[Object matching data]
↓↓↓
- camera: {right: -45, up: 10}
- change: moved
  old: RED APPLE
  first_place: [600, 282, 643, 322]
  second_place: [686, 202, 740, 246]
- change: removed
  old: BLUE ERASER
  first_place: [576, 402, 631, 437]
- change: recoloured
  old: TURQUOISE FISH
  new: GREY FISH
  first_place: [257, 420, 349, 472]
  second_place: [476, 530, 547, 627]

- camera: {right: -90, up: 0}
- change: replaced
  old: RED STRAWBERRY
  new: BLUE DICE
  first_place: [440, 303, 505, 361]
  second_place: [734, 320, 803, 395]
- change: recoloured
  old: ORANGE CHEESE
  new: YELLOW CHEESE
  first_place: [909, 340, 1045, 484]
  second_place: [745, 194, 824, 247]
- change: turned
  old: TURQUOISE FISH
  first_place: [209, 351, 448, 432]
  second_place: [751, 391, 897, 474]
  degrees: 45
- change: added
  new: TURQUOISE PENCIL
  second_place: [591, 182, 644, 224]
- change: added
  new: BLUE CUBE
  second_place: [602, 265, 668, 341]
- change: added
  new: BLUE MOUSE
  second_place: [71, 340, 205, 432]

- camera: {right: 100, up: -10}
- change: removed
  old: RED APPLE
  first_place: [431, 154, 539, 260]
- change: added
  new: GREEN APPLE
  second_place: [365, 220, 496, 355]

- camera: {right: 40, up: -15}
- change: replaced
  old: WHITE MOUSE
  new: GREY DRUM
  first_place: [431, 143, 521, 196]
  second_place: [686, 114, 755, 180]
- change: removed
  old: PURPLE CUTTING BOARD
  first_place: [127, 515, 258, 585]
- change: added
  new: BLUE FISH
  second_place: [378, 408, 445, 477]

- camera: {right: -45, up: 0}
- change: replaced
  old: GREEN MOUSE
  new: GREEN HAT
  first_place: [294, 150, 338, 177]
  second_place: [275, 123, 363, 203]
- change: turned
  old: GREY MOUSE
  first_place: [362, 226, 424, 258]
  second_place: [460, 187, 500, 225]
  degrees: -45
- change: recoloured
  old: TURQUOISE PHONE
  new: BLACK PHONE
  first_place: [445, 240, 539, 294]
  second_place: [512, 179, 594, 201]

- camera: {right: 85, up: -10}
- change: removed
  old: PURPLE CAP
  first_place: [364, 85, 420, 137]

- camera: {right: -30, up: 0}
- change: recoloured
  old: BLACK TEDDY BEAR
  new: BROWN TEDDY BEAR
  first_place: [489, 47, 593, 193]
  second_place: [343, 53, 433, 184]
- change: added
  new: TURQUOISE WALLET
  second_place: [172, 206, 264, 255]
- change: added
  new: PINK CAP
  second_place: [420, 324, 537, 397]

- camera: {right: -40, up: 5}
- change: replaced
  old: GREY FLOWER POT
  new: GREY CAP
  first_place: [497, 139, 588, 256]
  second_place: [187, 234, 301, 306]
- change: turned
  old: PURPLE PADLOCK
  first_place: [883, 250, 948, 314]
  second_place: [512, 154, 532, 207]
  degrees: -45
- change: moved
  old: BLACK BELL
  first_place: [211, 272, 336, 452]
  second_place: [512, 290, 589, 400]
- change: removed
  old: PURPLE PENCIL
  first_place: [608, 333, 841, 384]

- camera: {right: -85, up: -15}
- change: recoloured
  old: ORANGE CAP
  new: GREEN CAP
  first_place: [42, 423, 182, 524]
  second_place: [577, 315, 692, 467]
↑↑↑
- **Your instructions**
Set down the entries again exactly as they are.

- **Output below**
- camera: {right: -45, up: 10}
- change: moved
  old: RED APPLE
  first_place: [600, 282, 643, 322]
  second_place: [686, 202, 740, 246]
- change: removed
  old: BLUE ERASER
  first_place: [576, 402, 631, 437]
- change: recoloured
  old: TURQUOISE FISH
  new: GREY FISH
  first_place: [257, 420, 349, 472]
  second_place: [476, 530, 547, 627]

- camera: {right: -90, up: 0}
- change: replaced
  old: RED STRAWBERRY
  new: BLUE DICE
  first_place: [440, 303, 505, 361]
  second_place: [734, 320, 803, 395]
- change: recoloured
  old: ORANGE CHEESE
  new: YELLOW CHEESE
  first_place: [909, 340, 1045, 484]
  second_place: [745, 194, 824, 247]
- change: turned
  old: TURQUOISE FISH
  first_place: [209, 351, 448, 432]
  second_place: [751, 391, 897, 474]
  degrees: 45
- change: added
  new: TURQUOISE PENCIL
  second_place: [591, 182, 644, 224]
- change: added
  new: BLUE CUBE
  second_place: [602, 265, 668, 341]
- change: added
  new: BLUE MOUSE
  second_place: [71, 340, 205, 432]

- camera: {right: 100, up: -10}
- change: removed
  old: RED APPLE
  first_place: [431, 154, 539, 260]
- change: added
  new: GREEN APPLE
  second_place: [365, 220, 496, 355]

- camera: {right: 40, up: -15}
- change: replaced
  old: WHITE MOUSE
  new: GREY DRUM
  first_place: [431, 143, 521, 196]
  second_place: [686, 114, 755, 180]
- change: removed
  old: PURPLE CUTTING BOARD
  first_place: [127, 515, 258, 585]
- change: added
  new: BLUE FISH
  second_place: [378, 408, 445, 477]

- camera: {right: -45, up: 0}
- change: replaced
  old: GREEN MOUSE
  new: GREEN HAT
  first_place: [294, 150, 338, 177]
  second_place: [275, 123, 363, 203]
- change: turned
  old: GREY MOUSE
  first_place: [362, 226, 424, 258]
  second_place: [460, 187, 500, 225]
  degrees: -45
- change: recoloured
  old: TURQUOISE PHONE
  new: BLACK PHONE
  first_place: [445, 240, 539, 294]
  second_place: [512, 179, 594, 201]

- camera: {right: 85, up: -10}
- change: removed
  old: PURPLE CAP
  first_place: [364, 85, 420, 137]

- camera: {right: -30, up: 0}
- change: recoloured
  old: BLACK TEDDY BEAR
  new: BROWN TEDDY BEAR
  first_place: [489, 47, 593, 193]
  second_place: [343, 53, 433, 184]
- change: added
  new: TURQUOISE WALLET
  second_place: [172, 206, 264, 255]
- change: added
  new: PINK CAP
  second_place: [420, 324, 537, 397]

- camera: {right: -40, up: 5}
- change: replaced
  old: GREY FLOWER POT
  new: GREY CAP
  first_place: [497, 139, 588, 256]
  second_place: [187, 234, 301, 306]
- change: turned
  old: PURPLE PADLOCK
  first_place: [883, 250, 948, 314]
  second_place: [512, 154, 532, 207]
  degrees: -45
- change: moved
  old: BLACK BELL
  first_place: [211, 272, 336, 452]
  second_place: [512, 290, 589, 400]
- change: removed
  old: PURPLE PENCIL
  first_place: [608, 333, 841, 384]

- camera: {right: -85, up: -15}
- change: recoloured
  old: ORANGE CAP
  new: GREEN CAP
  first_place: [42, 423, 182, 524]
  second_place: [577, 315, 692, 467]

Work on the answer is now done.